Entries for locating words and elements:
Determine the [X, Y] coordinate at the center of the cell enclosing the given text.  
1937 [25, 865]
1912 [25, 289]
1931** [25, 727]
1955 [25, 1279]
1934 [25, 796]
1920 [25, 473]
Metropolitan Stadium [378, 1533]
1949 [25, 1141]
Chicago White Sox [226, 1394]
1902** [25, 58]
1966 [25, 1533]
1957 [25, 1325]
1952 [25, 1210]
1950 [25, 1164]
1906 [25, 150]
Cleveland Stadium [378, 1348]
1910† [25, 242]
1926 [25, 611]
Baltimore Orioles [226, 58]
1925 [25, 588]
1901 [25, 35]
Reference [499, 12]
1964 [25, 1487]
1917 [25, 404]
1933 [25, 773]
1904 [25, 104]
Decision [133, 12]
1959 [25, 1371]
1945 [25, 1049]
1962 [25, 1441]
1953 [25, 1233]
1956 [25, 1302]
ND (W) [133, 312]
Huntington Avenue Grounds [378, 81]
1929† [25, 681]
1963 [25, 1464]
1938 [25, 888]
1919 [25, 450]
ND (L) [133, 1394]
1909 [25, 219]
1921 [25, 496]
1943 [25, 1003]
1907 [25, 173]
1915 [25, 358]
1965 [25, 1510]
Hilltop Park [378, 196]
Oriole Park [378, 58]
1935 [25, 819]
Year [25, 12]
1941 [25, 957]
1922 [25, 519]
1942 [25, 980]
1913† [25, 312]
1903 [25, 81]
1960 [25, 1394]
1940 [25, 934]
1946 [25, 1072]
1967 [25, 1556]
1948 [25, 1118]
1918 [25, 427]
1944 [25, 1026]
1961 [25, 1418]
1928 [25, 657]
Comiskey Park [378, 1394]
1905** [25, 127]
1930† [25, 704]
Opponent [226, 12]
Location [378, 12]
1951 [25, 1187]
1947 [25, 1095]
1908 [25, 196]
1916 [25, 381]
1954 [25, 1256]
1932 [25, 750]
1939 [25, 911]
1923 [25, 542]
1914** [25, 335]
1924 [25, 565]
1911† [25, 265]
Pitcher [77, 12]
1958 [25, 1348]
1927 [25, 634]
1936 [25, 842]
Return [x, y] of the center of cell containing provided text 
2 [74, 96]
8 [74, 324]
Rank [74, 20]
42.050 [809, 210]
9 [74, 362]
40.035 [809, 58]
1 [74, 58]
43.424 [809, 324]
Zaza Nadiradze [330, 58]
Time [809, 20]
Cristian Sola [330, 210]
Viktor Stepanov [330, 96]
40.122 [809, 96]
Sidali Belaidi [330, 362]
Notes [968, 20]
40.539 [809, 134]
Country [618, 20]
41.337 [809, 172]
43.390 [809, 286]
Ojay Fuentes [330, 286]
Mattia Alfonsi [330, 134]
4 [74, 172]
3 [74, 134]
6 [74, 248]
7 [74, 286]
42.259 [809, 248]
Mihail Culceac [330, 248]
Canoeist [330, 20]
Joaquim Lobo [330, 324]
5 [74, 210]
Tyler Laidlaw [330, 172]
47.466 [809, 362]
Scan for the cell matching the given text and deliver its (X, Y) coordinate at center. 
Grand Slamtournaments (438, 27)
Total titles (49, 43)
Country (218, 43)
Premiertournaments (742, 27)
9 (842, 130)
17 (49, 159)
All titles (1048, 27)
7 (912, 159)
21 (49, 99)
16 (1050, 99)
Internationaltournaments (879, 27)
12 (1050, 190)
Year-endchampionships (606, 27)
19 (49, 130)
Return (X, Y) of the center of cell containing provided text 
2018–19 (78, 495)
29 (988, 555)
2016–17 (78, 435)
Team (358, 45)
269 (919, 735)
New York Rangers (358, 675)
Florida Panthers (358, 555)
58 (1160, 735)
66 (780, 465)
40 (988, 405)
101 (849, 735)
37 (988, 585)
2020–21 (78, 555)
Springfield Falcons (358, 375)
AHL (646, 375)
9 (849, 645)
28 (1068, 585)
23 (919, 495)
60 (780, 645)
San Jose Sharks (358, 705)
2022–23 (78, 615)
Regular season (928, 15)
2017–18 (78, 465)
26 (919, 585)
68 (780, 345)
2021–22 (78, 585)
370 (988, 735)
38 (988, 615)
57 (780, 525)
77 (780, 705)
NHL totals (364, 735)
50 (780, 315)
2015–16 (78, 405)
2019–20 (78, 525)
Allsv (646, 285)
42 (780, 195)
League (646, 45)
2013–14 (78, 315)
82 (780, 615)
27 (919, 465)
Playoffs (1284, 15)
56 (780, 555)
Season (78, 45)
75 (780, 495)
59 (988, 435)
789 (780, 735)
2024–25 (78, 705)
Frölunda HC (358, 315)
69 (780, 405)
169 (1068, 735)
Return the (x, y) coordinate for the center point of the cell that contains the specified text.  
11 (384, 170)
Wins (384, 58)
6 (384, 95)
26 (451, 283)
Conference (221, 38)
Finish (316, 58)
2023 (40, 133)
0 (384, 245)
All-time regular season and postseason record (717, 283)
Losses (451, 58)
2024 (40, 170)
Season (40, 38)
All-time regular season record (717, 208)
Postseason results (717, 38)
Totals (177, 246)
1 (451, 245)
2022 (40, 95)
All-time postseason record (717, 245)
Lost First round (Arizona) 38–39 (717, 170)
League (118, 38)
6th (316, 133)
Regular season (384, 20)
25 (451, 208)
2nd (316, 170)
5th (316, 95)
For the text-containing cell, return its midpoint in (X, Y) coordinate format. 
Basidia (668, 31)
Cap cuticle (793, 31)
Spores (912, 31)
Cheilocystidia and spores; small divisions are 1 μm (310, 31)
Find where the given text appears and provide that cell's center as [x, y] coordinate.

§ **TASK TO CARRY OUT**: Write out every line of the entries above, without altering any of them.

§ **FINAL RESULT**:
Determine the [X, Y] coordinate at the center of the cell enclosing the given text.  
1937 [25, 865]
1912 [25, 289]
1931** [25, 727]
1955 [25, 1279]
1934 [25, 796]
1920 [25, 473]
Metropolitan Stadium [378, 1533]
1949 [25, 1141]
Chicago White Sox [226, 1394]
1902** [25, 58]
1966 [25, 1533]
1957 [25, 1325]
1952 [25, 1210]
1950 [25, 1164]
1906 [25, 150]
Cleveland Stadium [378, 1348]
1910† [25, 242]
1926 [25, 611]
Baltimore Orioles [226, 58]
1925 [25, 588]
1901 [25, 35]
Reference [499, 12]
1964 [25, 1487]
1917 [25, 404]
1933 [25, 773]
1904 [25, 104]
Decision [133, 12]
1959 [25, 1371]
1945 [25, 1049]
1962 [25, 1441]
1953 [25, 1233]
1956 [25, 1302]
ND (W) [133, 312]
Huntington Avenue Grounds [378, 81]
1929† [25, 681]
1963 [25, 1464]
1938 [25, 888]
1919 [25, 450]
ND (L) [133, 1394]
1909 [25, 219]
1921 [25, 496]
1943 [25, 1003]
1907 [25, 173]
1915 [25, 358]
1965 [25, 1510]
Hilltop Park [378, 196]
Oriole Park [378, 58]
1935 [25, 819]
Year [25, 12]
1941 [25, 957]
1922 [25, 519]
1942 [25, 980]
1913† [25, 312]
1903 [25, 81]
1960 [25, 1394]
1940 [25, 934]
1946 [25, 1072]
1967 [25, 1556]
1948 [25, 1118]
1918 [25, 427]
1944 [25, 1026]
1961 [25, 1418]
1928 [25, 657]
Comiskey Park [378, 1394]
1905** [25, 127]
1930† [25, 704]
Opponent [226, 12]
Location [378, 12]
1951 [25, 1187]
1947 [25, 1095]
1908 [25, 196]
1916 [25, 381]
1954 [25, 1256]
1932 [25, 750]
1939 [25, 911]
1923 [25, 542]
1914** [25, 335]
1924 [25, 565]
1911† [25, 265]
Pitcher [77, 12]
1958 [25, 1348]
1927 [25, 634]
1936 [25, 842]
Return [x, y] of the center of cell containing provided text 
2 [74, 96]
8 [74, 324]
Rank [74, 20]
42.050 [809, 210]
9 [74, 362]
40.035 [809, 58]
1 [74, 58]
43.424 [809, 324]
Zaza Nadiradze [330, 58]
Time [809, 20]
Cristian Sola [330, 210]
Viktor Stepanov [330, 96]
40.122 [809, 96]
Sidali Belaidi [330, 362]
Notes [968, 20]
40.539 [809, 134]
Country [618, 20]
41.337 [809, 172]
43.390 [809, 286]
Ojay Fuentes [330, 286]
Mattia Alfonsi [330, 134]
4 [74, 172]
3 [74, 134]
6 [74, 248]
7 [74, 286]
42.259 [809, 248]
Mihail Culceac [330, 248]
Canoeist [330, 20]
Joaquim Lobo [330, 324]
5 [74, 210]
Tyler Laidlaw [330, 172]
47.466 [809, 362]
Scan for the cell matching the given text and deliver its (X, Y) coordinate at center. 
Grand Slamtournaments (438, 27)
Total titles (49, 43)
Country (218, 43)
Premiertournaments (742, 27)
9 (842, 130)
17 (49, 159)
All titles (1048, 27)
7 (912, 159)
21 (49, 99)
16 (1050, 99)
Internationaltournaments (879, 27)
12 (1050, 190)
Year-endchampionships (606, 27)
19 (49, 130)
Return (X, Y) of the center of cell containing provided text 
2018–19 (78, 495)
29 (988, 555)
2016–17 (78, 435)
Team (358, 45)
269 (919, 735)
New York Rangers (358, 675)
Florida Panthers (358, 555)
58 (1160, 735)
66 (780, 465)
40 (988, 405)
101 (849, 735)
37 (988, 585)
2020–21 (78, 555)
Springfield Falcons (358, 375)
AHL (646, 375)
9 (849, 645)
28 (1068, 585)
23 (919, 495)
60 (780, 645)
San Jose Sharks (358, 705)
2022–23 (78, 615)
Regular season (928, 15)
2017–18 (78, 465)
26 (919, 585)
68 (780, 345)
2021–22 (78, 585)
370 (988, 735)
38 (988, 615)
57 (780, 525)
77 (780, 705)
NHL totals (364, 735)
50 (780, 315)
2015–16 (78, 405)
2019–20 (78, 525)
Allsv (646, 285)
42 (780, 195)
League (646, 45)
2013–14 (78, 315)
82 (780, 615)
27 (919, 465)
Playoffs (1284, 15)
56 (780, 555)
Season (78, 45)
75 (780, 495)
59 (988, 435)
789 (780, 735)
2024–25 (78, 705)
Frölunda HC (358, 315)
69 (780, 405)
169 (1068, 735)
Return the (x, y) coordinate for the center point of the cell that contains the specified text.  
11 (384, 170)
Wins (384, 58)
6 (384, 95)
26 (451, 283)
Conference (221, 38)
Finish (316, 58)
2023 (40, 133)
0 (384, 245)
All-time regular season and postseason record (717, 283)
Losses (451, 58)
2024 (40, 170)
Season (40, 38)
All-time regular season record (717, 208)
Postseason results (717, 38)
Totals (177, 246)
1 (451, 245)
2022 (40, 95)
All-time postseason record (717, 245)
Lost First round (Arizona) 38–39 (717, 170)
League (118, 38)
6th (316, 133)
Regular season (384, 20)
25 (451, 208)
2nd (316, 170)
5th (316, 95)
For the text-containing cell, return its midpoint in (X, Y) coordinate format. 
Basidia (668, 31)
Cap cuticle (793, 31)
Spores (912, 31)
Cheilocystidia and spores; small divisions are 1 μm (310, 31)
Find where the given text appears and provide that cell's center as [x, y] coordinate.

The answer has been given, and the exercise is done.